Problem to solve: Every line that contains "zielony" must be located and copied from the data.

Scene images with change listings:
Start of Block

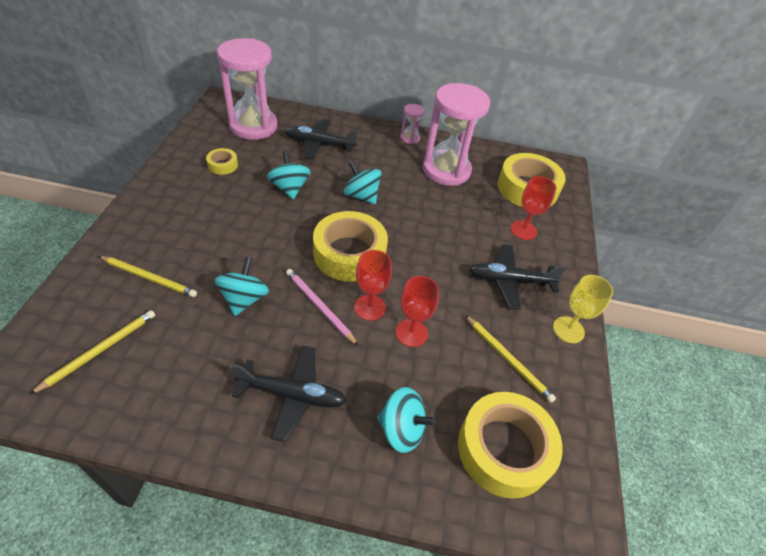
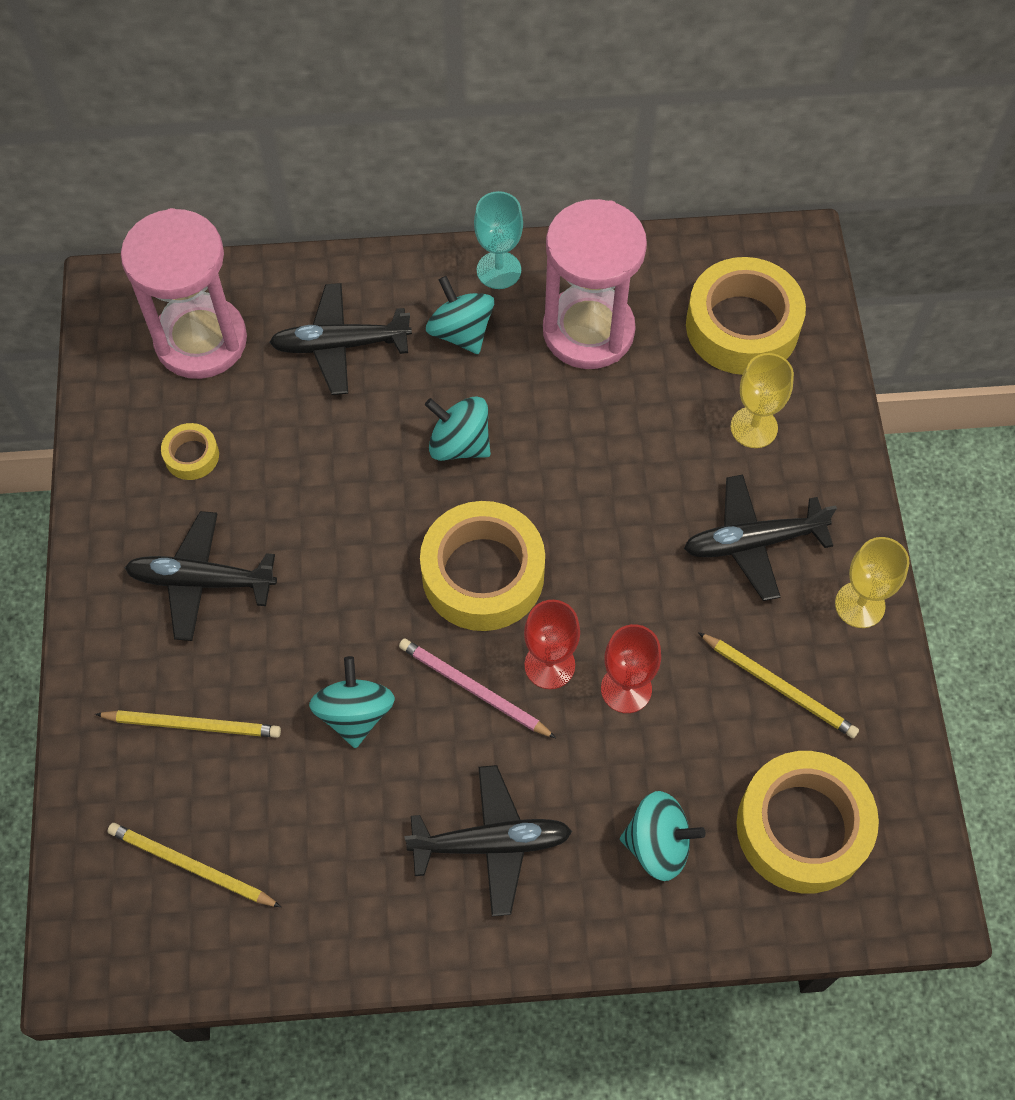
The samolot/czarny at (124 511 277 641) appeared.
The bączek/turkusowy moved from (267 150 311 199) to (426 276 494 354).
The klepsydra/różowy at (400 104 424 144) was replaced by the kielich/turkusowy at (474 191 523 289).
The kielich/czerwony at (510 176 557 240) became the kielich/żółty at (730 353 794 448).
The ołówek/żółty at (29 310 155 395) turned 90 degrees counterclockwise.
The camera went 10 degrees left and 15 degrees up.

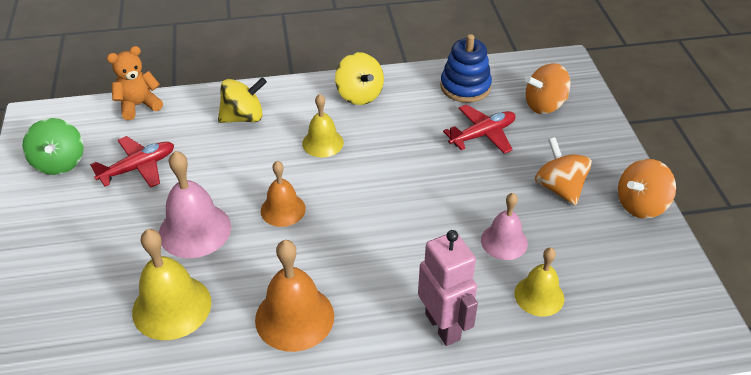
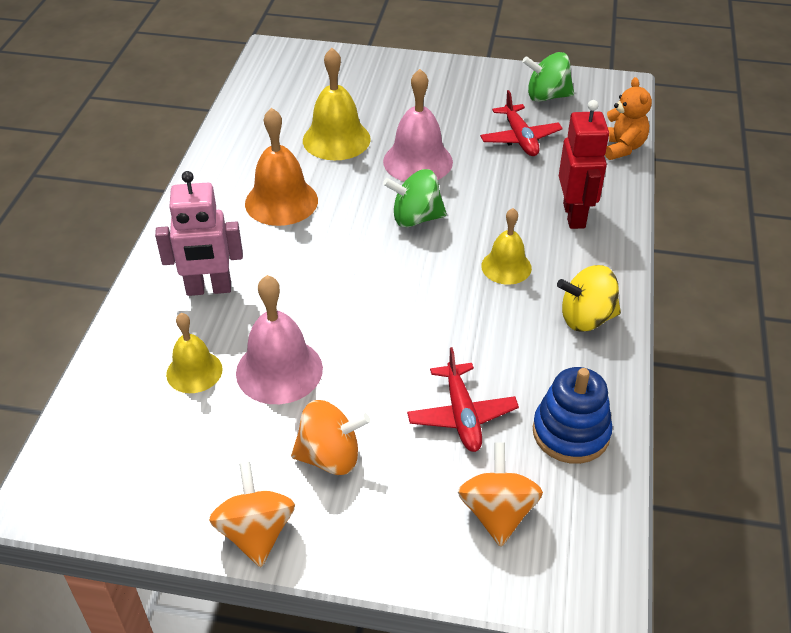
The bączek/żółty at (218 77 267 123) was replaced by the robot/czerwony at (559 100 609 229).
The dzwonek/pomarańczowy at (261 161 306 227) was replaced by the bączek/zielony at (383 169 447 227).
The dzwonek/różowy at (481 193 528 260) changed to 1.56 times the size.
The camera went 110 degrees right and 0 degrees up.

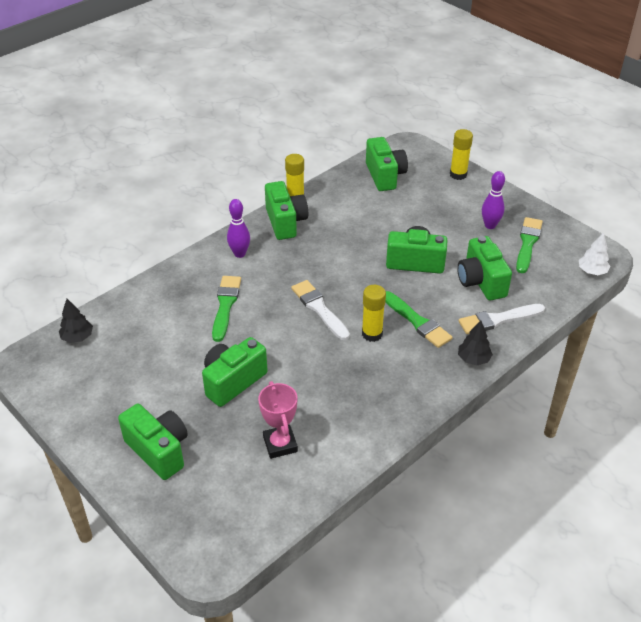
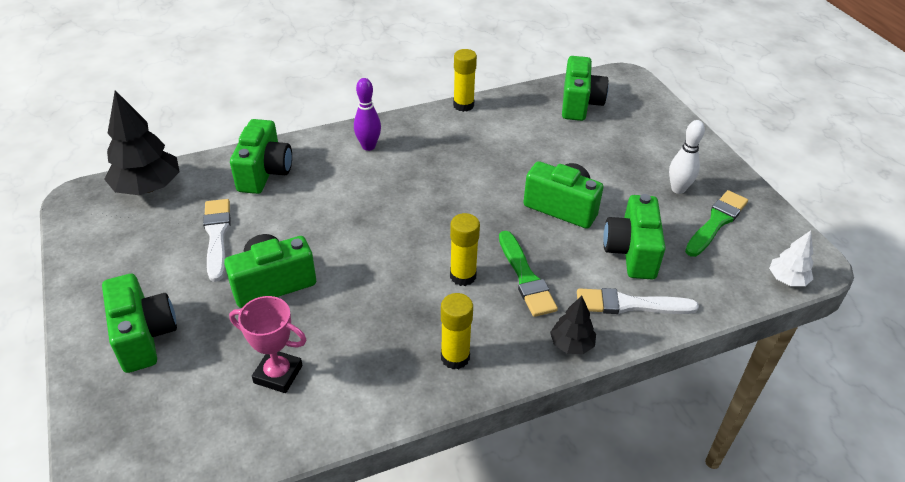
The pędzel/zielony at (212 276 241 342) disappeared.
The aparat fotograficzny/zielony moved from (265 181 308 240) to (230 119 292 194).
The pędzel/biały moved from (291 280 350 340) to (203 199 231 282).
The klej w sztyfcie/żółty moved from (450 129 473 180) to (441 293 473 369).
The kręgiel/fioletowy at (482 171 505 229) became the kręgiel/biały at (669 120 705 194).
The puchar/różowy at (258 381 298 459) turned 75 degrees counterclockwise.
The drzewko/czarny at (59 299 93 343) changed to 1.86 times the size.
The camera went 20 degrees right and 0 degrees up.

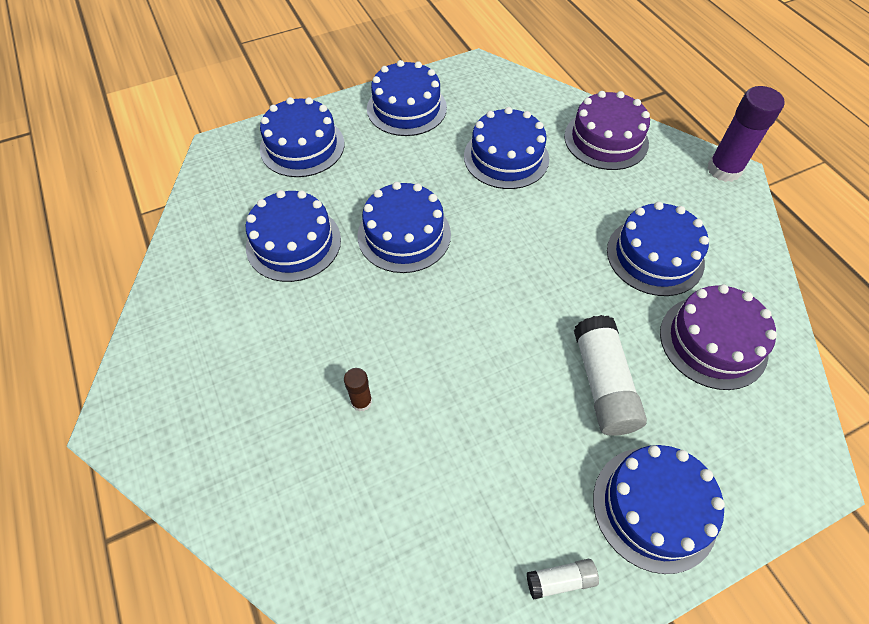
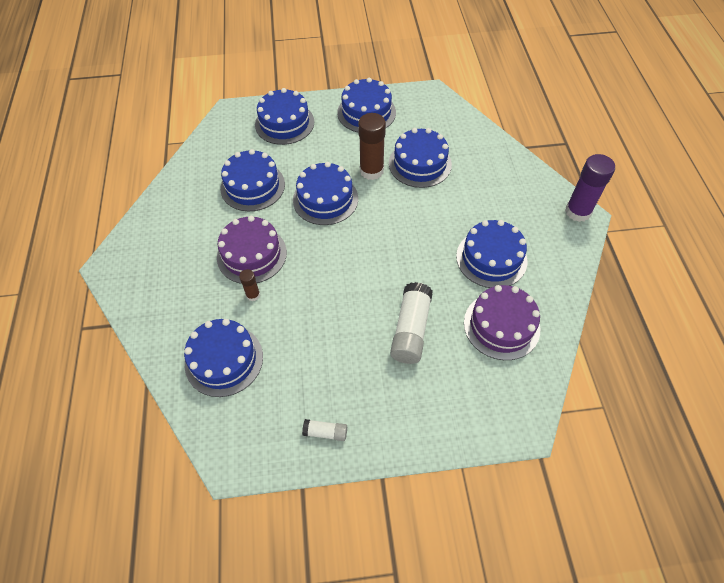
The klej w sztyfcie/brązowy at (358 113 386 180) appeared.
The tort/fioletowy moved from (564 91 650 170) to (217 216 287 284).
The tort/niebieski moved from (593 445 725 574) to (184 319 263 397).
The camera went 20 degrees right and 0 degrees up.

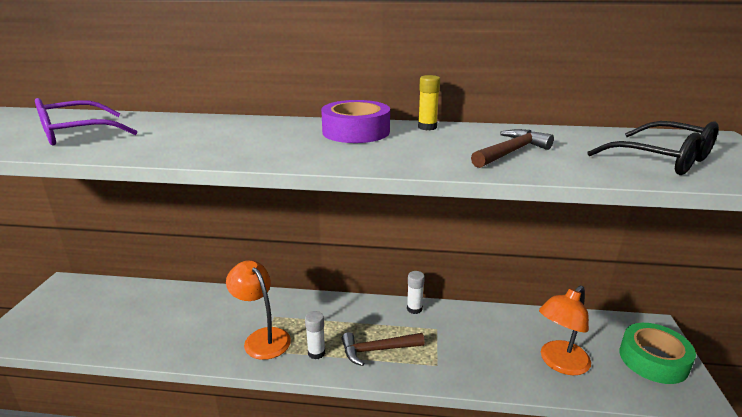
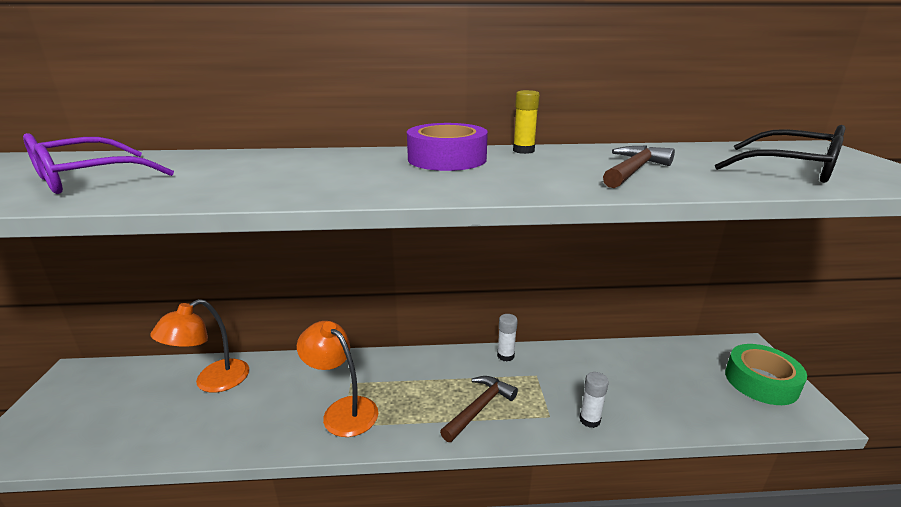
The klej w sztyfcie/biały moved from (305 311 325 359) to (579 372 609 428).
The lampka/pomarańczowy moved from (539 286 591 375) to (150 299 249 392).
The młotek/brązowy at (342 332 425 366) turned 150 degrees clockwise.
The camera went 10 degrees left and 0 degrees up.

End of Block

Reply:
The dzwonek/pomarańczowy at (261 161 306 227) was replaced by the bączek/zielony at (383 169 447 227).
The pędzel/zielony at (212 276 241 342) disappeared.
The aparat fotograficzny/zielony moved from (265 181 308 240) to (230 119 292 194).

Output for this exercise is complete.